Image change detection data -
Content starts
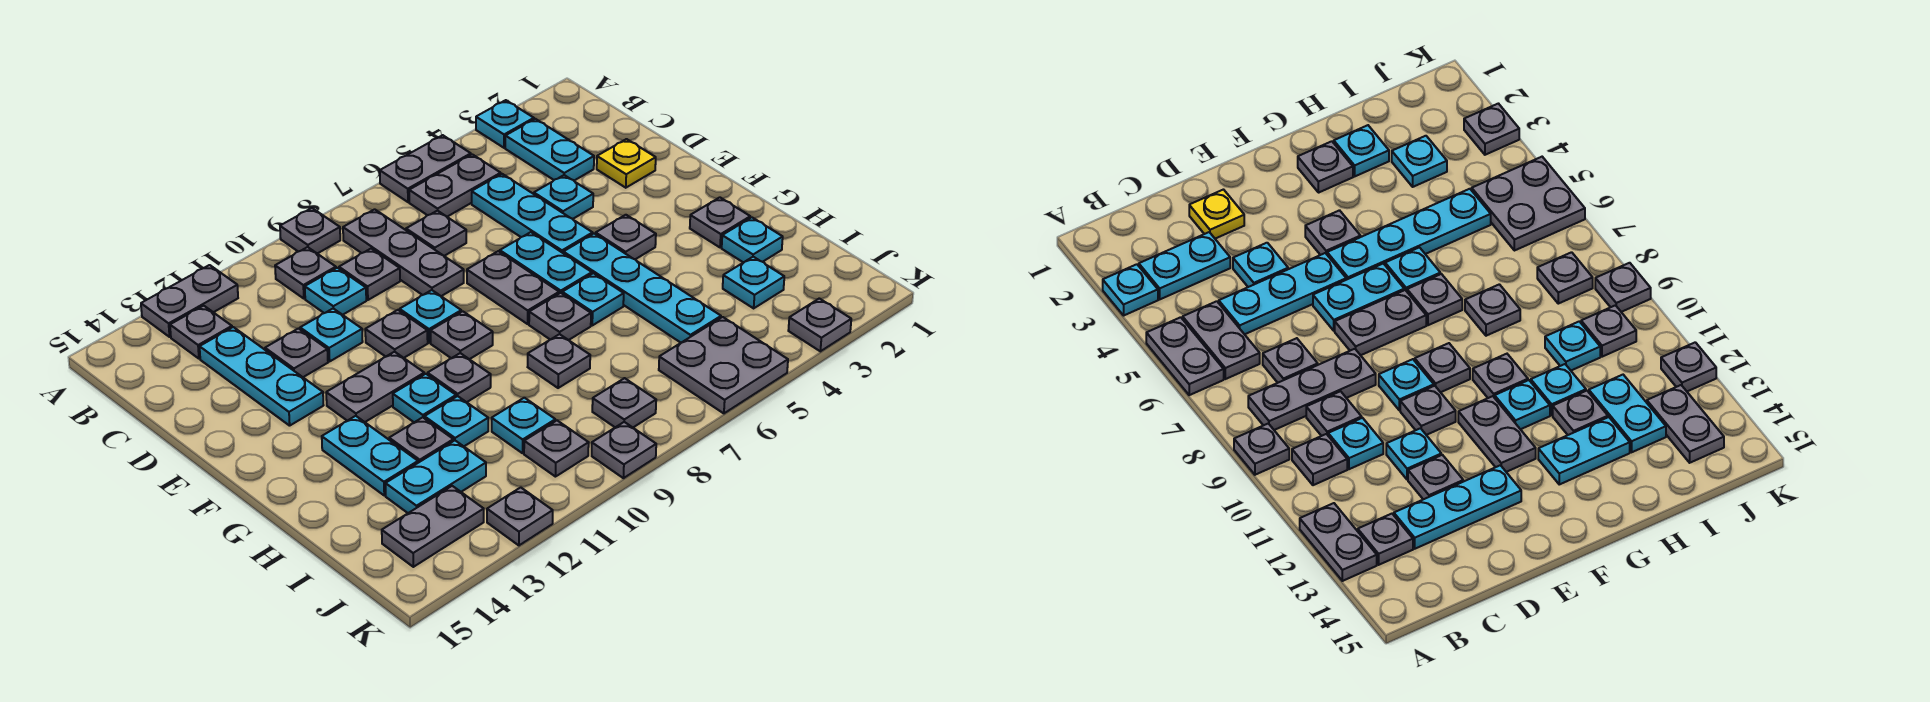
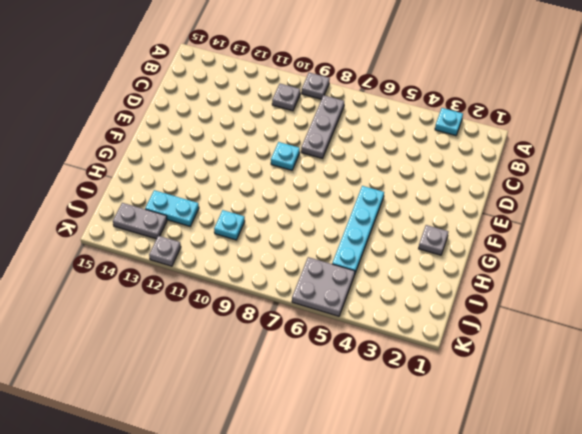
none -> grey plate A5:A6 level 1
none -> grey plate A12:A13 level 1
none -> cyan plate B3:C3 level 1
none -> grey plate B5:B6 level 1

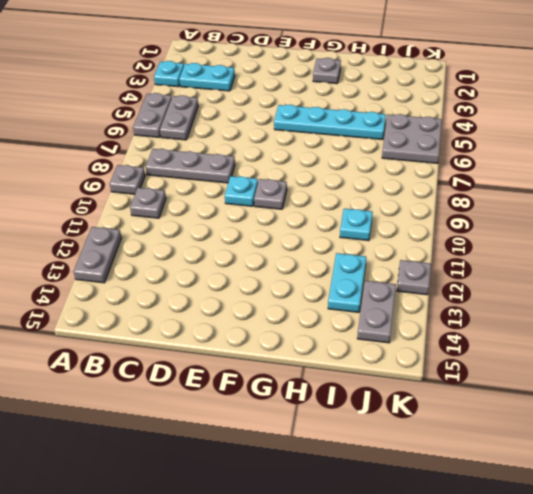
none -> grey plate B13 level 1
none -> cyan plate C5:E5 level 1
none -> grey plate C7 level 1
none -> grey plate C9 level 1

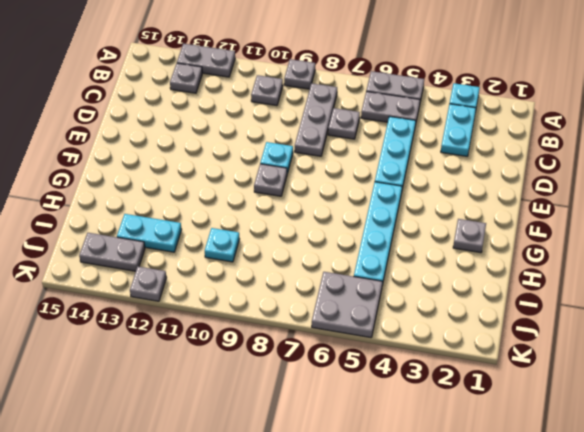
none -> grey plate C9 level 1
none -> cyan plate C10 level 1
none -> cyan plate C13:E13 level 1
none -> yellow plate D2 level 1

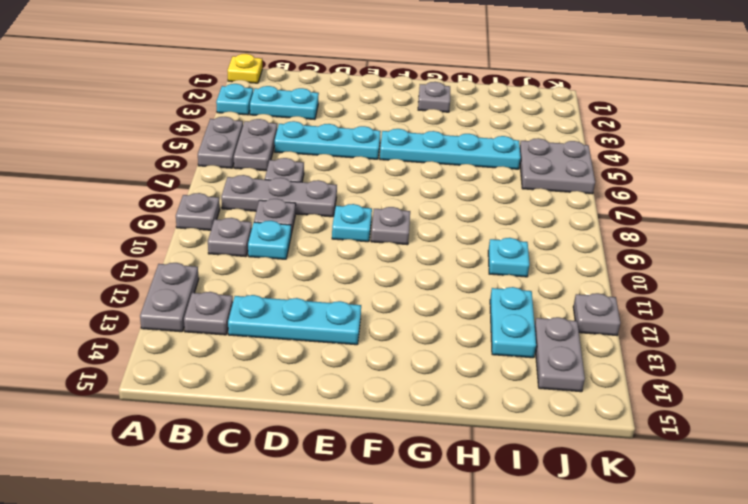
yellow plate A1 level 1 -> yellow plate D2 level 1
none -> cyan plate D4 level 1
none -> cyan plate D11 level 1
none -> grey plate D12 level 1
none -> cyan plate E6:F6 level 1

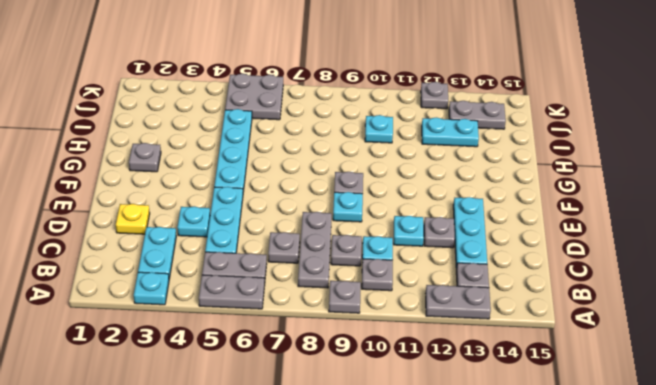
none -> cyan plate E6:F6 level 1
none -> grey plate E7:F7 level 1
none -> grey plate E10 level 1
none -> grey plate F4 level 1

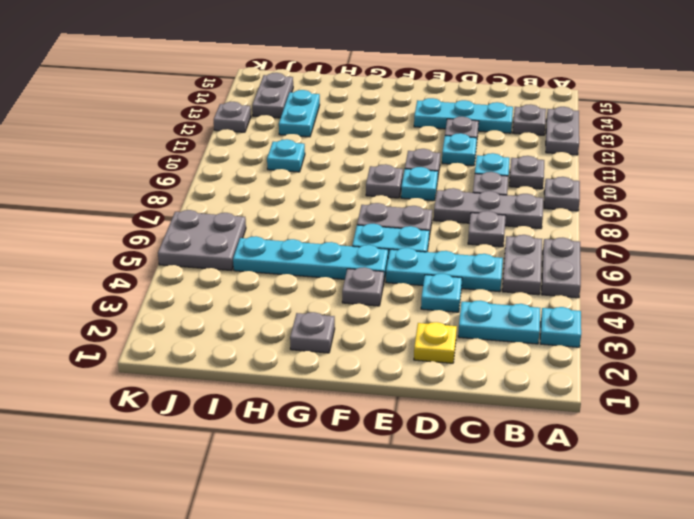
none -> grey plate F11:F12 level 1
none -> cyan plate G6 level 1
none -> grey plate G7 level 1
none -> grey plate G10 level 1

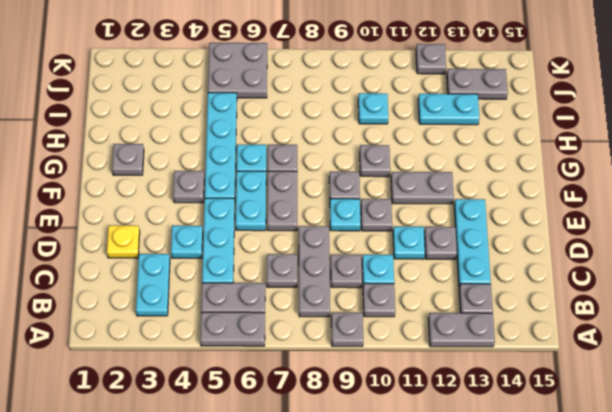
none -> cyan plate A3 level 1
none -> cyan plate G11 level 1
none -> cyan plate G13:H13 level 1
none -> cyan plate H2 level 1

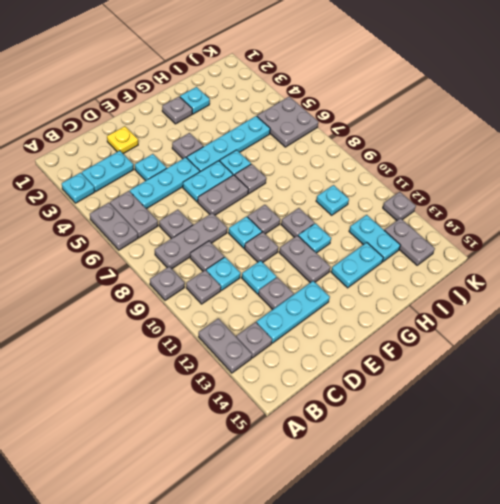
none -> grey plate H8 level 1
none -> cyan plate H11 level 1
none -> grey plate H12 level 1
none -> cyan plate I3 level 1

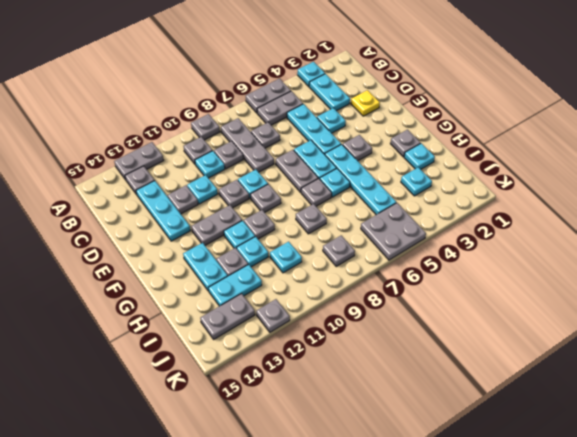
none -> grey plate J10 level 1
none -> grey plate K3 level 1
none -> grey plate K9 level 1

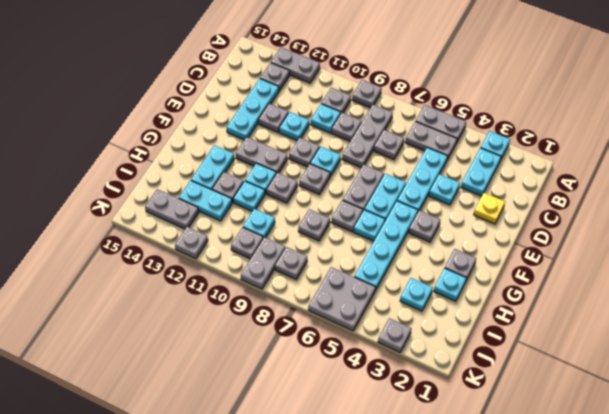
grey plate J9:K9 level 1 -> grey plate K9 level 1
Content ends
ASSIGNMENT - Output every entry verbatim but skip the pictures.

REPLY -
none -> grey plate A5:A6 level 1
none -> grey plate A12:A13 level 1
none -> cyan plate B3:C3 level 1
none -> grey plate B5:B6 level 1

none -> grey plate B13 level 1
none -> cyan plate C5:E5 level 1
none -> grey plate C7 level 1
none -> grey plate C9 level 1

none -> grey plate C9 level 1
none -> cyan plate C10 level 1
none -> cyan plate C13:E13 level 1
none -> yellow plate D2 level 1

yellow plate A1 level 1 -> yellow plate D2 level 1
none -> cyan plate D4 level 1
none -> cyan plate D11 level 1
none -> grey plate D12 level 1
none -> cyan plate E6:F6 level 1

none -> cyan plate E6:F6 level 1
none -> grey plate E7:F7 level 1
none -> grey plate E10 level 1
none -> grey plate F4 level 1

none -> grey plate F11:F12 level 1
none -> cyan plate G6 level 1
none -> grey plate G7 level 1
none -> grey plate G10 level 1

none -> cyan plate A3 level 1
none -> cyan plate G11 level 1
none -> cyan plate G13:H13 level 1
none -> cyan plate H2 level 1

none -> grey plate H8 level 1
none -> cyan plate H11 level 1
none -> grey plate H12 level 1
none -> cyan plate I3 level 1

none -> grey plate J10 level 1
none -> grey plate K3 level 1
none -> grey plate K9 level 1

grey plate J9:K9 level 1 -> grey plate K9 level 1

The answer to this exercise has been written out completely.